■ **HOW TO COMPLETE THIS TASK**: Beginning at the line containing "desk: (250, 194) -> (179, 355), removed", print every line until the records end, keeping each exactly as it is.

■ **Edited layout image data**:
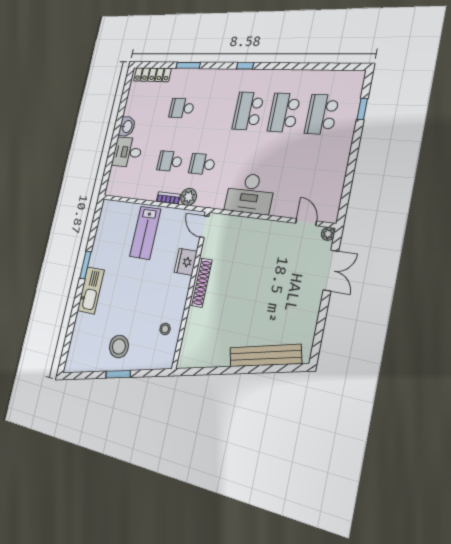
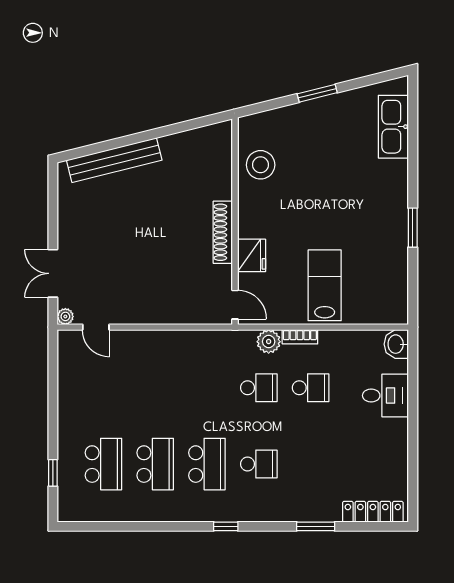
school desk: (182, 108) -> (259, 464), moved
washbasin: (127, 126) -> (396, 344), moved
desk: (250, 194) -> (179, 355), removed
kitchen sink: (91, 290) -> (393, 127), moved
stool: (165, 329) -> (261, 165), width x1.89, depth x1.89
stool: (119, 346) -> (326, 129), removed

■ **RESPONSE AREA**:
desk: (250, 194) -> (179, 355), removed
kitchen sink: (91, 290) -> (393, 127), moved
stool: (165, 329) -> (261, 165), width x1.89, depth x1.89
stool: (119, 346) -> (326, 129), removed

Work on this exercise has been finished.